### YOUR GOAL
The whole listing, exactly as given: write it out, leaving out each image.
=== COLLECTED DATA ===
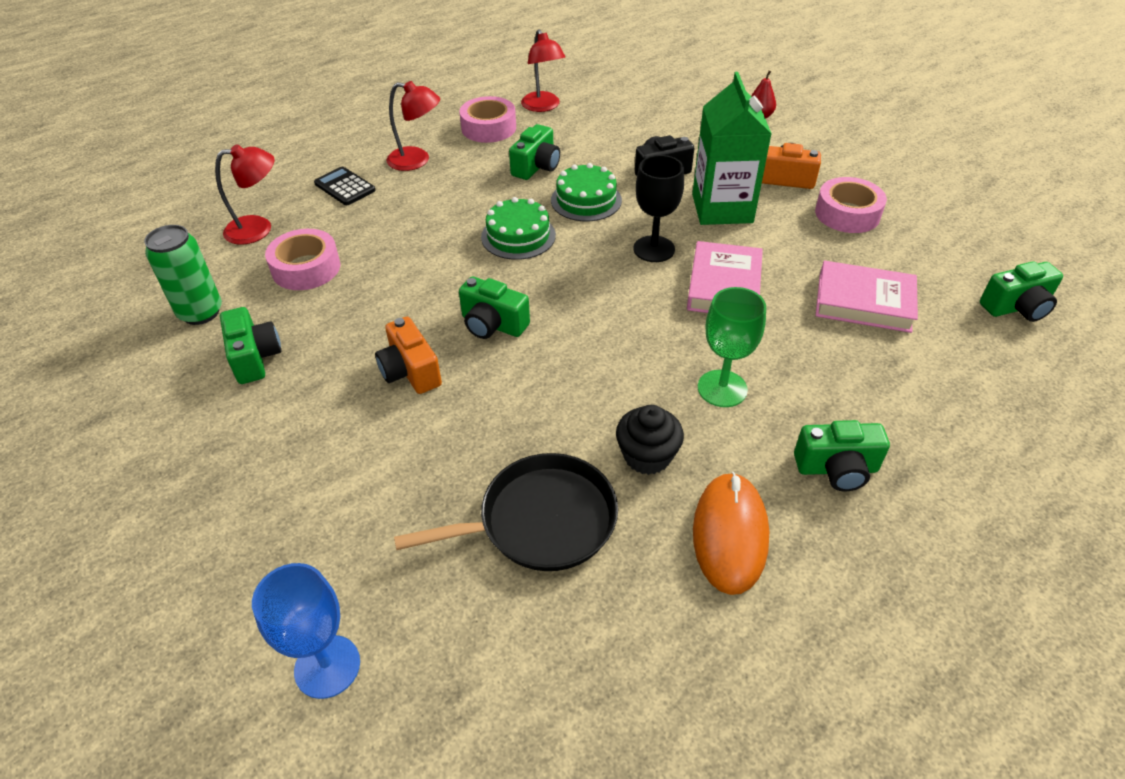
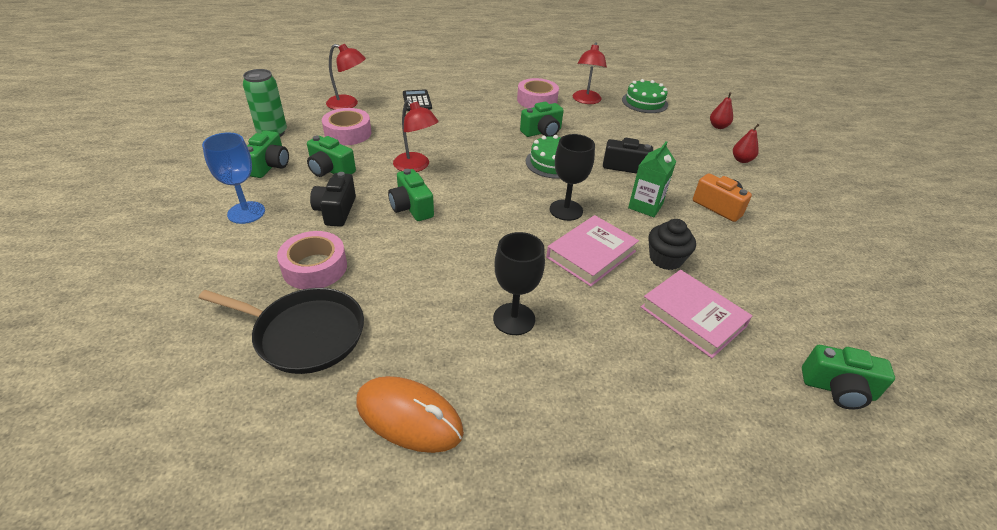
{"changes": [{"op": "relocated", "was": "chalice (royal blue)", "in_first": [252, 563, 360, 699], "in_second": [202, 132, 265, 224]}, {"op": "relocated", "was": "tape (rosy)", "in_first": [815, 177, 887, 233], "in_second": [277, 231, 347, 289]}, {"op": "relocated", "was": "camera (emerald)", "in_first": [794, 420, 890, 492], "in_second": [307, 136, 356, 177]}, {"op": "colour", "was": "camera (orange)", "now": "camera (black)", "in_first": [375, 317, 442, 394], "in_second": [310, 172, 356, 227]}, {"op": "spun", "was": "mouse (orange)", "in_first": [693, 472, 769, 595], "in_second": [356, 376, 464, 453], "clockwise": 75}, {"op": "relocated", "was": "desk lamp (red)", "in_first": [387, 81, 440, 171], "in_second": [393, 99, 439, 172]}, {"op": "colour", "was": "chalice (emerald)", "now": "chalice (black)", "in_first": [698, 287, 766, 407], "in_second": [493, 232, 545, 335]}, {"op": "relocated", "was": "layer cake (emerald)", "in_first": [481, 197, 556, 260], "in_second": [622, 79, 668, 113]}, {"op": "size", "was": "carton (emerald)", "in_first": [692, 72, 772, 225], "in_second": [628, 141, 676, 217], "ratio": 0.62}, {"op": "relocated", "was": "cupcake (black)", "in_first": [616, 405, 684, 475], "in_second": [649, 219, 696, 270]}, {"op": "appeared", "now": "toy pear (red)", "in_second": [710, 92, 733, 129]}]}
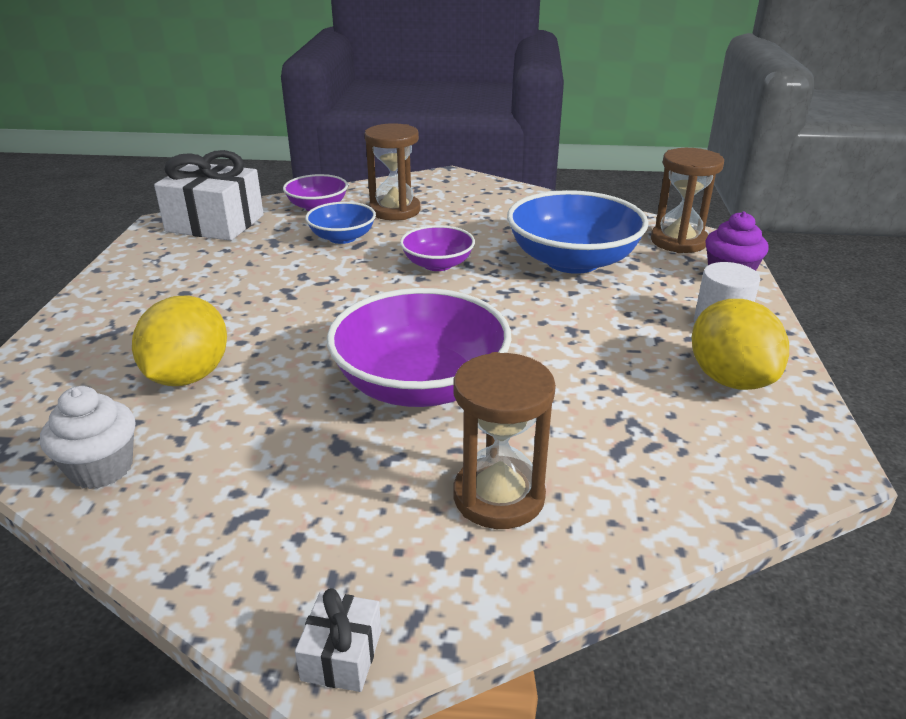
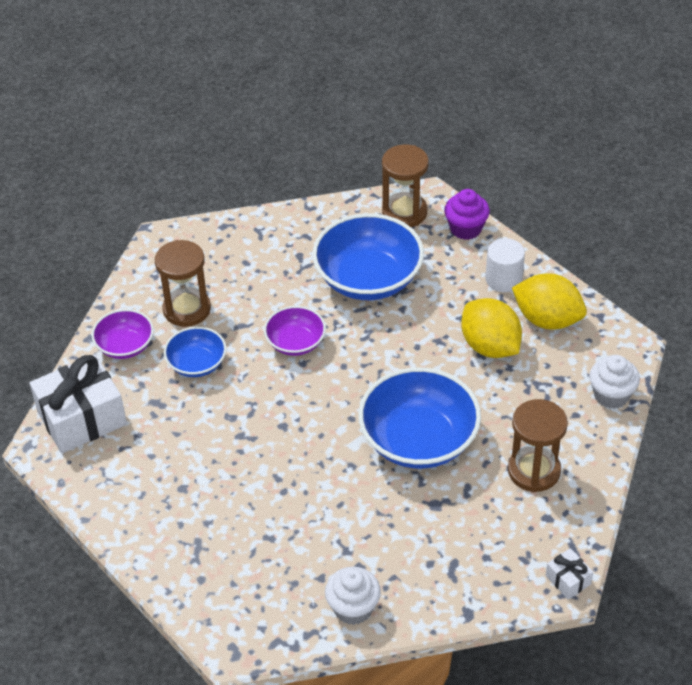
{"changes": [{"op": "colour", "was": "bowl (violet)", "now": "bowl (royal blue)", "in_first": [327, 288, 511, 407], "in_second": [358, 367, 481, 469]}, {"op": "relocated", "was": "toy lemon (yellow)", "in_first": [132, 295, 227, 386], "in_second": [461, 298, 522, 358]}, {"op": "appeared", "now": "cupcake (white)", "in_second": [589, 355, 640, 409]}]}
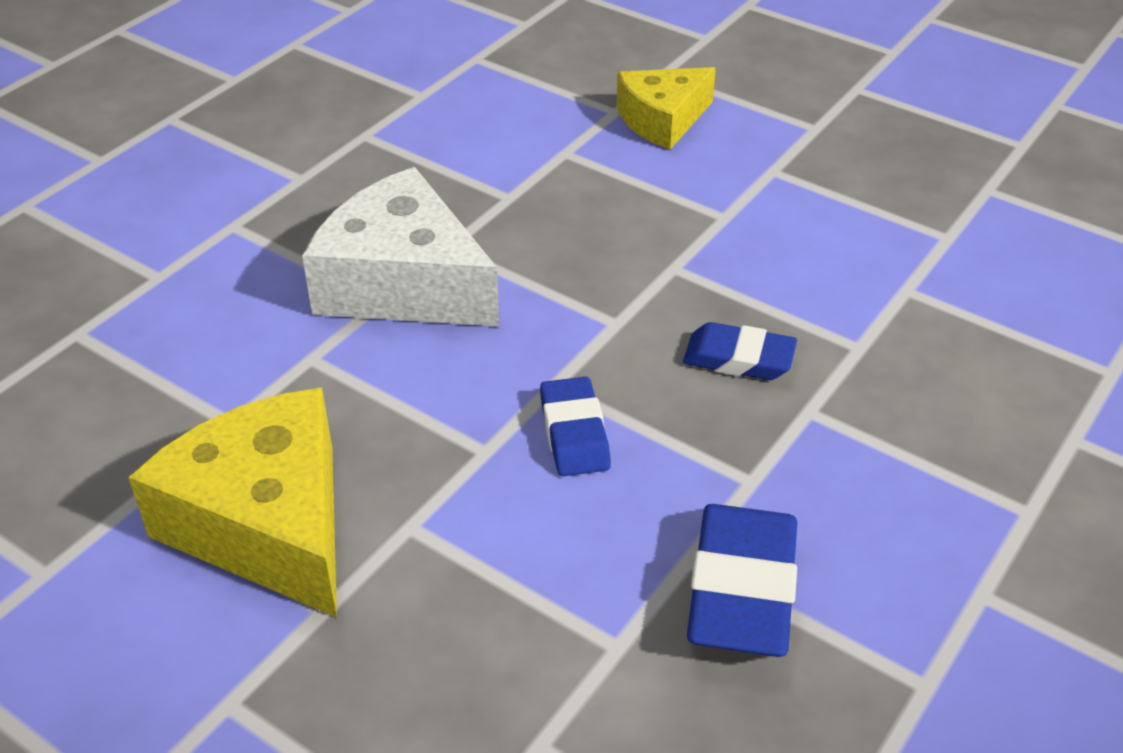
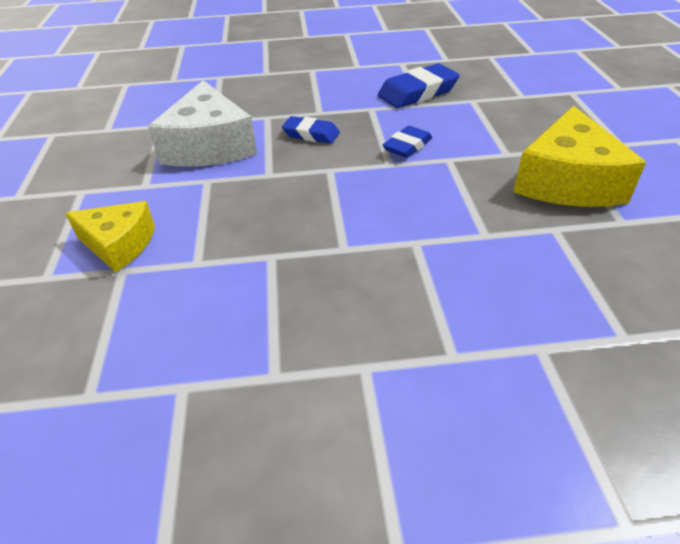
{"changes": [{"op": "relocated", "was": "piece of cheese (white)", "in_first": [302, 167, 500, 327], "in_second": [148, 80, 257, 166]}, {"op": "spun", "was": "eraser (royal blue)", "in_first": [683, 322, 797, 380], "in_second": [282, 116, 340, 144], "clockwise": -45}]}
===
### SOLUTION FOR THIS PROBLEM
{"changes": [{"op": "relocated", "was": "chalice (royal blue)", "in_first": [252, 563, 360, 699], "in_second": [202, 132, 265, 224]}, {"op": "relocated", "was": "tape (rosy)", "in_first": [815, 177, 887, 233], "in_second": [277, 231, 347, 289]}, {"op": "relocated", "was": "camera (emerald)", "in_first": [794, 420, 890, 492], "in_second": [307, 136, 356, 177]}, {"op": "colour", "was": "camera (orange)", "now": "camera (black)", "in_first": [375, 317, 442, 394], "in_second": [310, 172, 356, 227]}, {"op": "spun", "was": "mouse (orange)", "in_first": [693, 472, 769, 595], "in_second": [356, 376, 464, 453], "clockwise": 75}, {"op": "relocated", "was": "desk lamp (red)", "in_first": [387, 81, 440, 171], "in_second": [393, 99, 439, 172]}, {"op": "colour", "was": "chalice (emerald)", "now": "chalice (black)", "in_first": [698, 287, 766, 407], "in_second": [493, 232, 545, 335]}, {"op": "relocated", "was": "layer cake (emerald)", "in_first": [481, 197, 556, 260], "in_second": [622, 79, 668, 113]}, {"op": "size", "was": "carton (emerald)", "in_first": [692, 72, 772, 225], "in_second": [628, 141, 676, 217], "ratio": 0.62}, {"op": "relocated", "was": "cupcake (black)", "in_first": [616, 405, 684, 475], "in_second": [649, 219, 696, 270]}, {"op": "appeared", "now": "toy pear (red)", "in_second": [710, 92, 733, 129]}]}
{"changes": [{"op": "colour", "was": "bowl (violet)", "now": "bowl (royal blue)", "in_first": [327, 288, 511, 407], "in_second": [358, 367, 481, 469]}, {"op": "relocated", "was": "toy lemon (yellow)", "in_first": [132, 295, 227, 386], "in_second": [461, 298, 522, 358]}, {"op": "appeared", "now": "cupcake (white)", "in_second": [589, 355, 640, 409]}]}
{"changes": [{"op": "relocated", "was": "piece of cheese (white)", "in_first": [302, 167, 500, 327], "in_second": [148, 80, 257, 166]}, {"op": "spun", "was": "eraser (royal blue)", "in_first": [683, 322, 797, 380], "in_second": [282, 116, 340, 144], "clockwise": -45}]}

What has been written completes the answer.